Source records:
━━━━

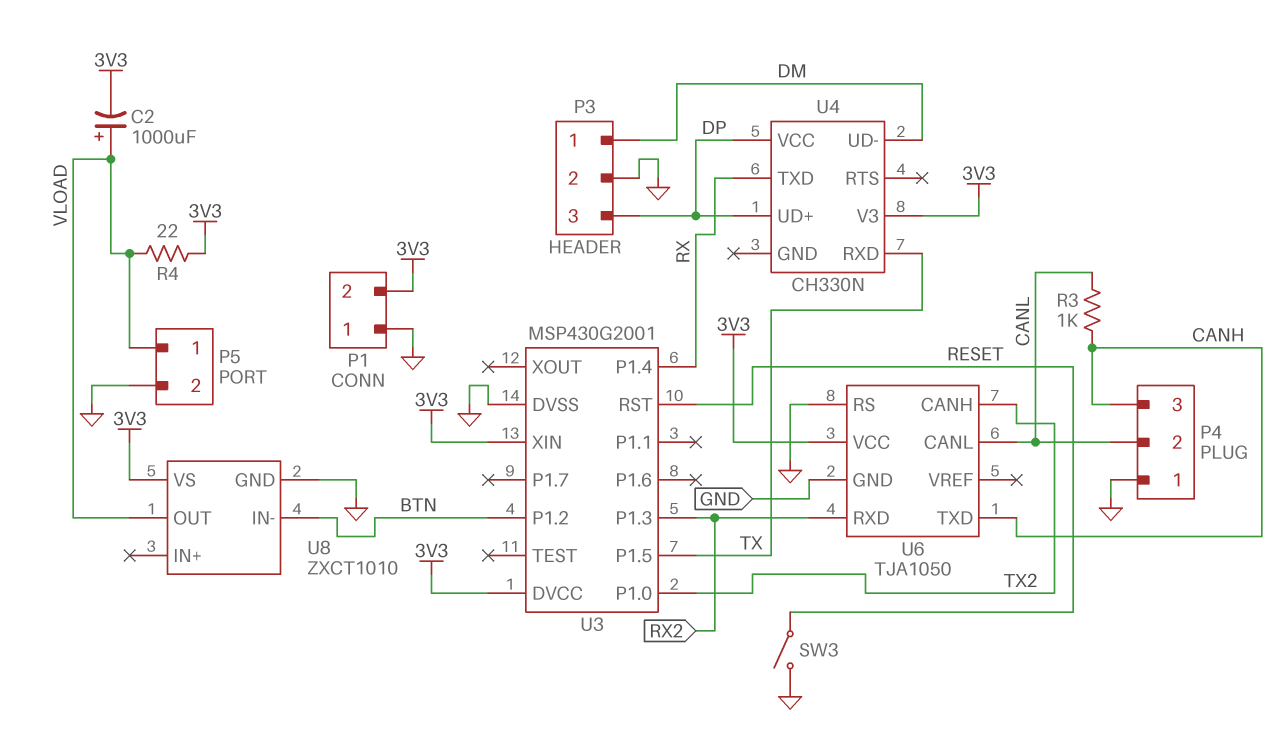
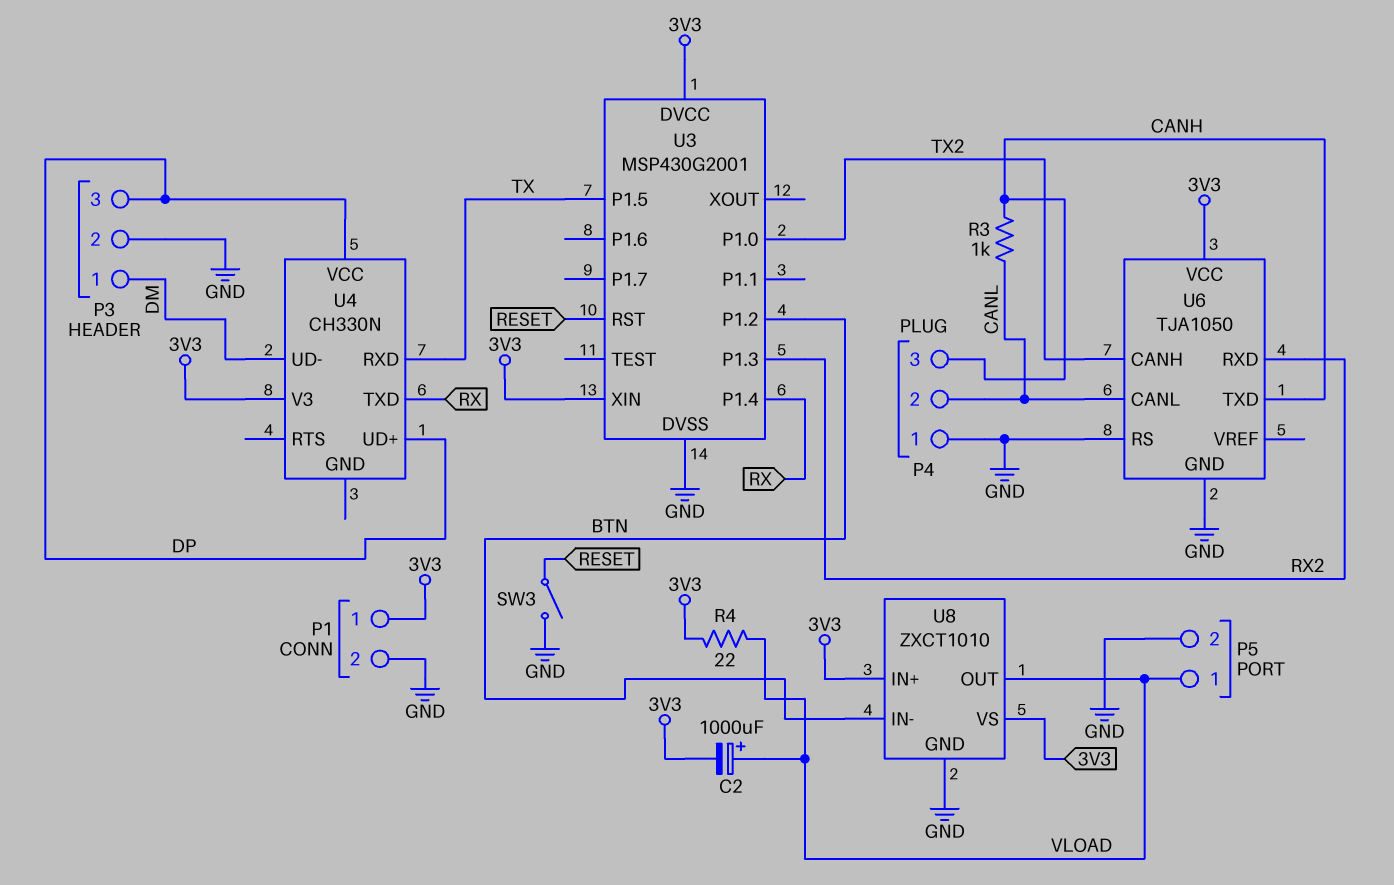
P1 pin 1: GND -> 3V3
P1 pin 2: 3V3 -> GND
U8 pin IN+: none -> 3V3

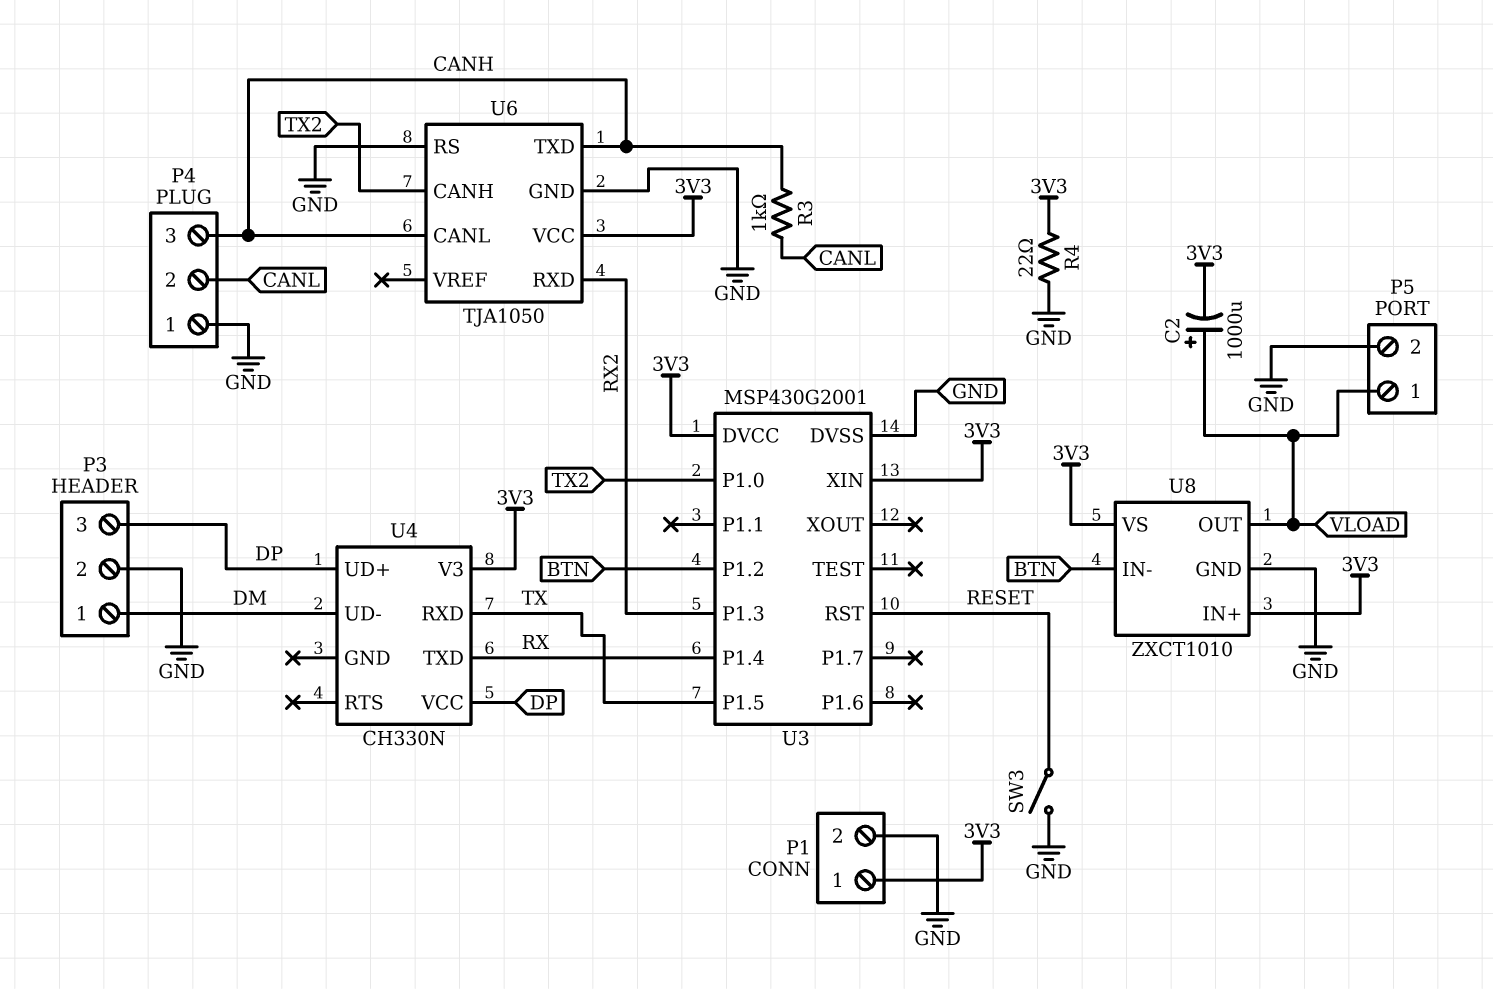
R4: 22 (3V3, VLOAD) -> 22 (3V3, GND)
U6 pin CANL: CANL -> CANH

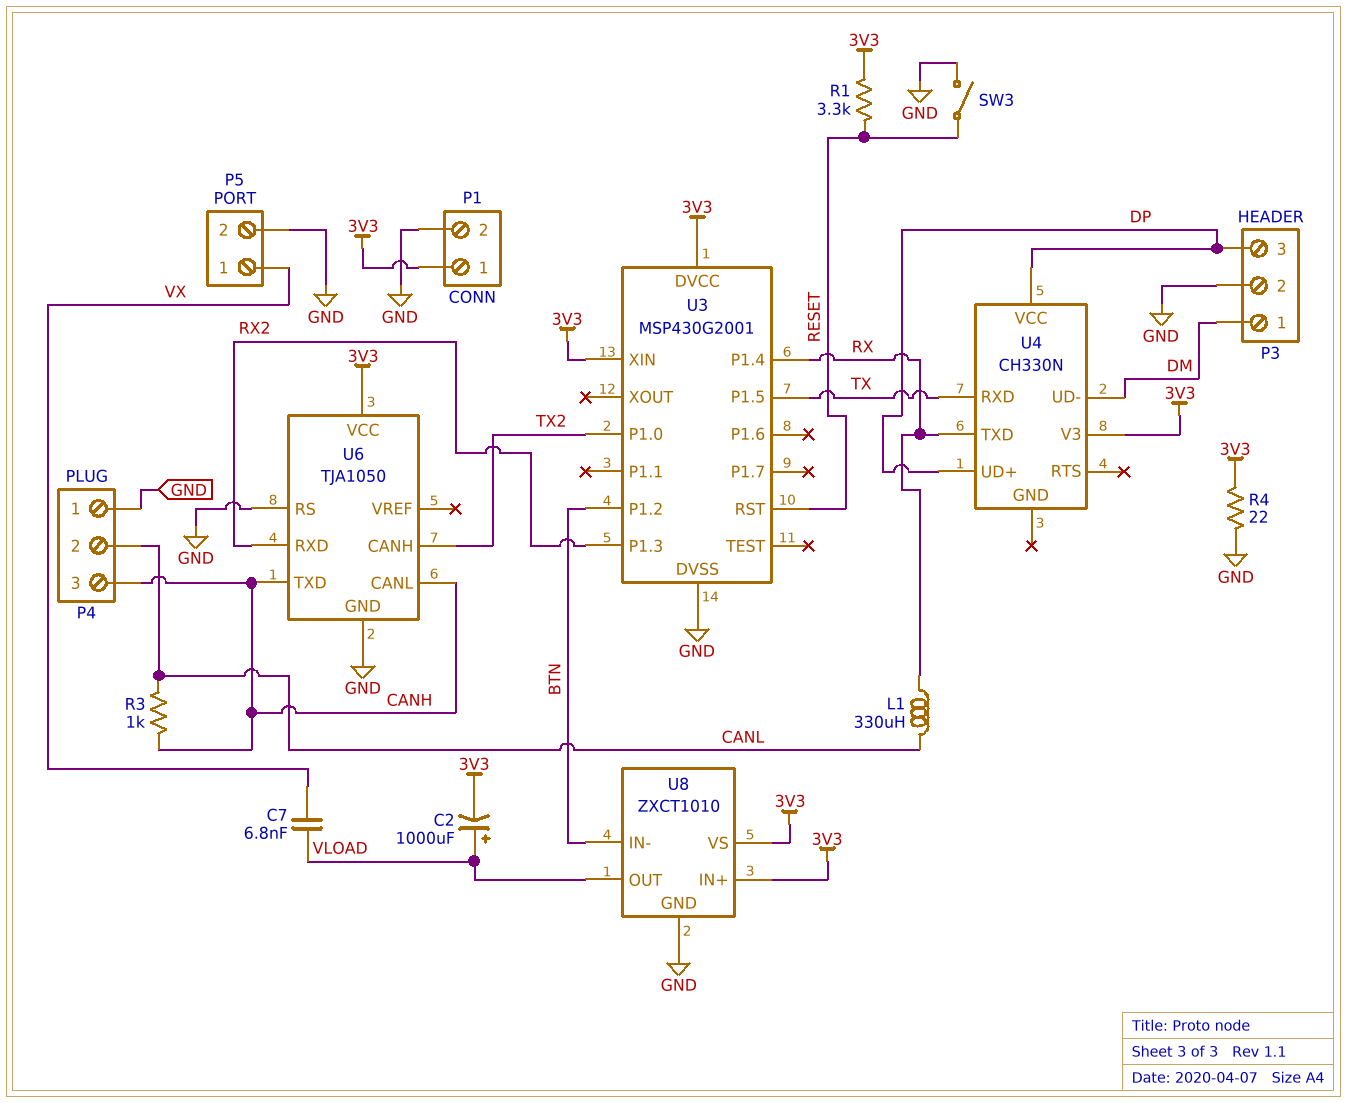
C7: none -> 6.8nF (VLOAD, VX)
L1: none -> 330uH (CANL, RX)
P5 pin 1: VLOAD -> VX
R1: none -> 3.3k (3V3, RESET)

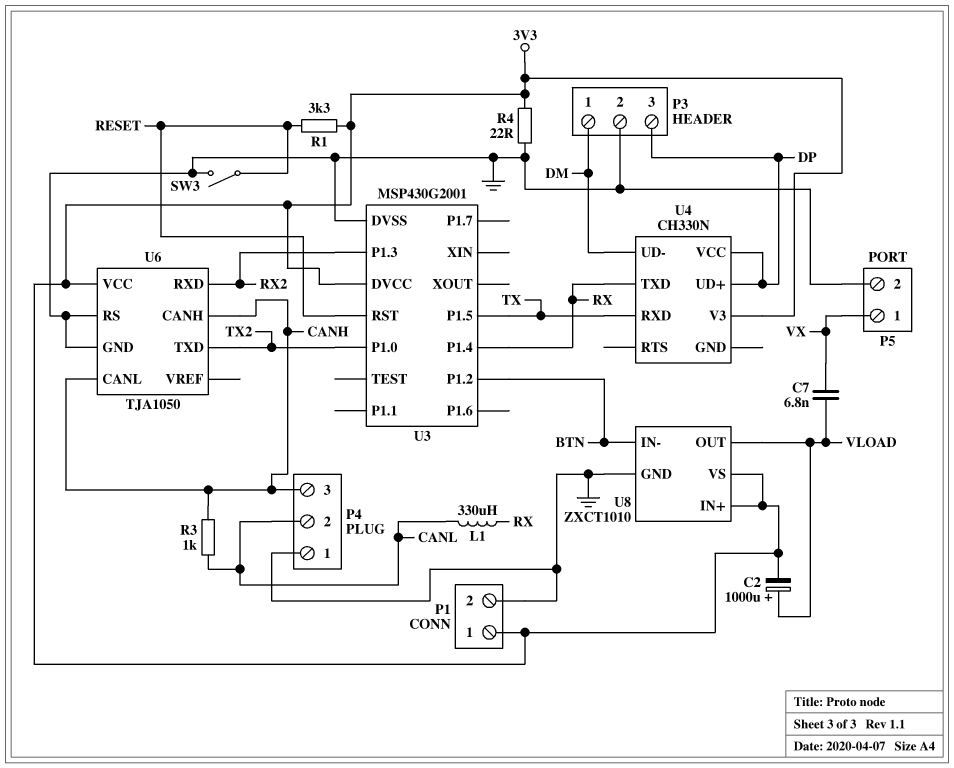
U3 pin XIN: 3V3 -> none
U6 pin CANH: TX2 -> CANH
U6 pin TXD: CANH -> TX2

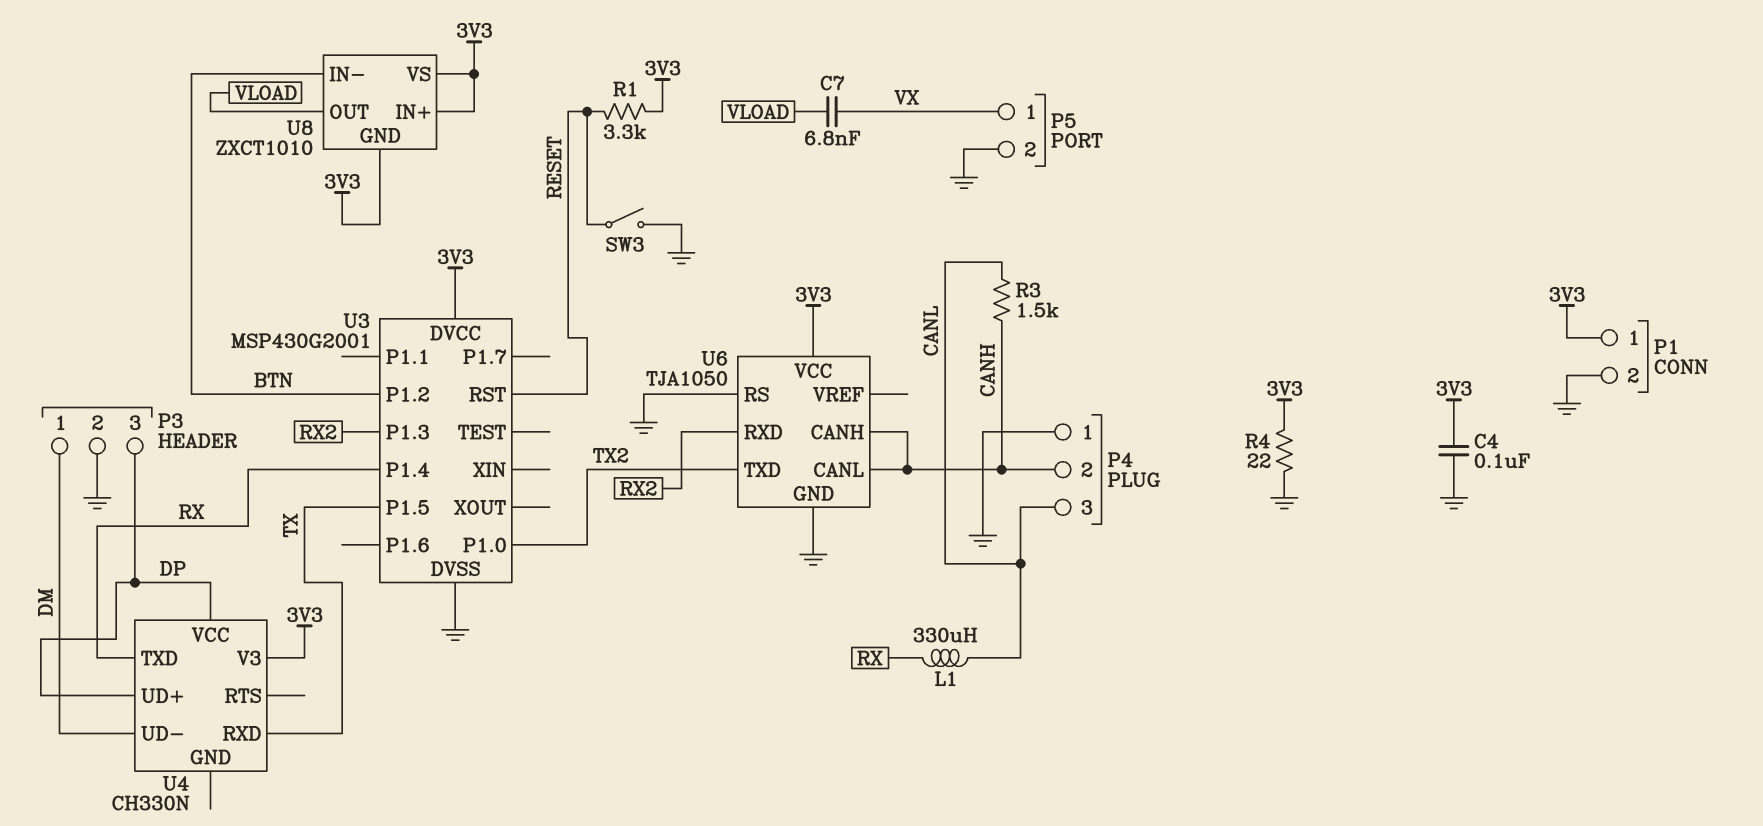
C2: 1000uF (plus VLOAD, minus 3V3) -> none
C4: none -> 100nF (3V3, GND)
P4 pin 2: CANL -> CANH
P4 pin 3: CANH -> CANL
R3: 1k (CANH, CANL) -> 1.5k (CANH, CANL)
U8 pin GND: GND -> 3V3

━━━━

**Try it:**
Copy every record above exactly, leaving out any pictures.

**Response for this exercise:**
P1 pin 1: GND -> 3V3
P1 pin 2: 3V3 -> GND
U8 pin IN+: none -> 3V3

R4: 22 (3V3, VLOAD) -> 22 (3V3, GND)
U6 pin CANL: CANL -> CANH

C7: none -> 6.8nF (VLOAD, VX)
L1: none -> 330uH (CANL, RX)
P5 pin 1: VLOAD -> VX
R1: none -> 3.3k (3V3, RESET)

U3 pin XIN: 3V3 -> none
U6 pin CANH: TX2 -> CANH
U6 pin TXD: CANH -> TX2

C2: 1000uF (plus VLOAD, minus 3V3) -> none
C4: none -> 100nF (3V3, GND)
P4 pin 2: CANL -> CANH
P4 pin 3: CANH -> CANL
R3: 1k (CANH, CANL) -> 1.5k (CANH, CANL)
U8 pin GND: GND -> 3V3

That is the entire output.